Extracted information ->
• • • •

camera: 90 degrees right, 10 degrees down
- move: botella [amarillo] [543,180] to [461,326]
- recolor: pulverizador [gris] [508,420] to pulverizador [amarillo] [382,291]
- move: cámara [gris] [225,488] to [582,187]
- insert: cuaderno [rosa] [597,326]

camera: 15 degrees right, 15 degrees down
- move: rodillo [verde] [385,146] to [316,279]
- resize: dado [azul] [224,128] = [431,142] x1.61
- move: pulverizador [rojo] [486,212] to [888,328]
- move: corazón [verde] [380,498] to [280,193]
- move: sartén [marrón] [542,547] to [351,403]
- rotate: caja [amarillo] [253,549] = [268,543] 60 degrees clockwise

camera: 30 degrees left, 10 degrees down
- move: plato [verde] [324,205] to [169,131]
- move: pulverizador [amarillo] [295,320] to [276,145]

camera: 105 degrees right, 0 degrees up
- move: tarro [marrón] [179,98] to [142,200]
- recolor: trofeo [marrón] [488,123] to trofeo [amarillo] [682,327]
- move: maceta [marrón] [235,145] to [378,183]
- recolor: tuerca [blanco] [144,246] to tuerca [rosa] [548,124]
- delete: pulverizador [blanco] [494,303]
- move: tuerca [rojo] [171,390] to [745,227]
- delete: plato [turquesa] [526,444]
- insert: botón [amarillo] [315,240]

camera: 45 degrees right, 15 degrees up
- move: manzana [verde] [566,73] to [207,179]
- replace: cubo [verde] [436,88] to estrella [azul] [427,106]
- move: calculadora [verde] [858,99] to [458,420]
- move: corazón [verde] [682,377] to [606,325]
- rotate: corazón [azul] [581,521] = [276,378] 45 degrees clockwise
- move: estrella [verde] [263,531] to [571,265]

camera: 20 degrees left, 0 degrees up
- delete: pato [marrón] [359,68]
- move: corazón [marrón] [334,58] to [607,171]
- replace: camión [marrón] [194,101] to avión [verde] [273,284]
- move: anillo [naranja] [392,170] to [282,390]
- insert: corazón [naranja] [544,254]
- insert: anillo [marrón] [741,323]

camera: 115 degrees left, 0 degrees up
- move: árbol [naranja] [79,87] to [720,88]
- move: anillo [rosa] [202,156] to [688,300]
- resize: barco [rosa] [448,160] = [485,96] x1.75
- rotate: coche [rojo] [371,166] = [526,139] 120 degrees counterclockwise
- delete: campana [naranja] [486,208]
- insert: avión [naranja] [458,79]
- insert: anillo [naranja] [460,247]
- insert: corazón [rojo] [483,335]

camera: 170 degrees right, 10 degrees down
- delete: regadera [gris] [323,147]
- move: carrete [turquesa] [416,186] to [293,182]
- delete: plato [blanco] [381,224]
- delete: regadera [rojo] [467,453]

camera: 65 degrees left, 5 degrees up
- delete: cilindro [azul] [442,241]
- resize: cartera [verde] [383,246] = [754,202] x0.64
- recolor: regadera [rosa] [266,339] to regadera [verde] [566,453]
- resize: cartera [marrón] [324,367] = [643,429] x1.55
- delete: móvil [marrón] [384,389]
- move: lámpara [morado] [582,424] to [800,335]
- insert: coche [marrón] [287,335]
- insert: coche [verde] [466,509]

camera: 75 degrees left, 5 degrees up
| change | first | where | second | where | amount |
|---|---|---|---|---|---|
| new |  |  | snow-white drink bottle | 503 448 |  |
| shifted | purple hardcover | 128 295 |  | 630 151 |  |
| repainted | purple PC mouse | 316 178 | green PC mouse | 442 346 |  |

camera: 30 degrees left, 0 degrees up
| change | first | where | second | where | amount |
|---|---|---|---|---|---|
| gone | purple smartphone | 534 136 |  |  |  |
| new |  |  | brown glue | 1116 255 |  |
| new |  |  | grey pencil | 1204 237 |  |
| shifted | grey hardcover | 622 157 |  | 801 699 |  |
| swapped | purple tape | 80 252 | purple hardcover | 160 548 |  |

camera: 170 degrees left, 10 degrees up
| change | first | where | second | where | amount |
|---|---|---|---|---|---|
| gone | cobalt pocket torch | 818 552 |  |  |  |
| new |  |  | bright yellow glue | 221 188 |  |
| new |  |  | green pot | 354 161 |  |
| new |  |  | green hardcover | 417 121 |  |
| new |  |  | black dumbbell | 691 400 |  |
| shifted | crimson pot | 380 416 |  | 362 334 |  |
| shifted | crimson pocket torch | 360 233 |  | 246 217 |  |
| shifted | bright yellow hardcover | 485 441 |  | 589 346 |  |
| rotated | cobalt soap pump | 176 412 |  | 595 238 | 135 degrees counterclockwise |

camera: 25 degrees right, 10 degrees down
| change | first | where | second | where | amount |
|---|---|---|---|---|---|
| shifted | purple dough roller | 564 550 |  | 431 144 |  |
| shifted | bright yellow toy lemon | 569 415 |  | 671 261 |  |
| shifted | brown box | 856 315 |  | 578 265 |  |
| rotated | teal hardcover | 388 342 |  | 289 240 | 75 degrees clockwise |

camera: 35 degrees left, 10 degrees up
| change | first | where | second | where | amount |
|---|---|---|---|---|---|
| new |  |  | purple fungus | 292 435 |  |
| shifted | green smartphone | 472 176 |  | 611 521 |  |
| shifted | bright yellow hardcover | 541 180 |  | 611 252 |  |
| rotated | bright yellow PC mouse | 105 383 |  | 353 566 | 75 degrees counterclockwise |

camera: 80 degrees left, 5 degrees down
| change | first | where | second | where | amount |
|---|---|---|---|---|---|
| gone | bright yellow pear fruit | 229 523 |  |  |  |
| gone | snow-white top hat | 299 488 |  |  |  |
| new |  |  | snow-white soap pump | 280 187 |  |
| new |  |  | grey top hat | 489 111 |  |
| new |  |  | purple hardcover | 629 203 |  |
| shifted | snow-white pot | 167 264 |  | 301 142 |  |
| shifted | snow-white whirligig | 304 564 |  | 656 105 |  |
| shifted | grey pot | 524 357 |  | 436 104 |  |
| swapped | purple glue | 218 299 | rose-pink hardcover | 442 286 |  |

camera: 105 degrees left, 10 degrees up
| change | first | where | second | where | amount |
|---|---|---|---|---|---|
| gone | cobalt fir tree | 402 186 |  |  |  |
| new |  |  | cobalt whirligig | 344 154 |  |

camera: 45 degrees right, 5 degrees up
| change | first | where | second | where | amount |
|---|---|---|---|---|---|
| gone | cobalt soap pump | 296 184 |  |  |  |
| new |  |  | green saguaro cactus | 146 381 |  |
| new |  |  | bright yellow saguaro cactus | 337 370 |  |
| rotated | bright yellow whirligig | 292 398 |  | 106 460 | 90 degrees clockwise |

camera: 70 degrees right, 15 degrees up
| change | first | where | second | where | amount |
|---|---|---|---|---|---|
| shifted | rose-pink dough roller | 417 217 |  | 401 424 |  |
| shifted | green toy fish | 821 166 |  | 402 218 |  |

• • • •

Task requirements ->
Return the span of lines in the data above that opens at the line with "- rotate: coche" and closes at the line with "camera: 170 degrees right, 10 degrees down", exactly, ends included, nothing else.

Expected answer ->
- rotate: coche [rojo] [371,166] = [526,139] 120 degrees counterclockwise
- delete: campana [naranja] [486,208]
- insert: avión [naranja] [458,79]
- insert: anillo [naranja] [460,247]
- insert: corazón [rojo] [483,335]

camera: 170 degrees right, 10 degrees down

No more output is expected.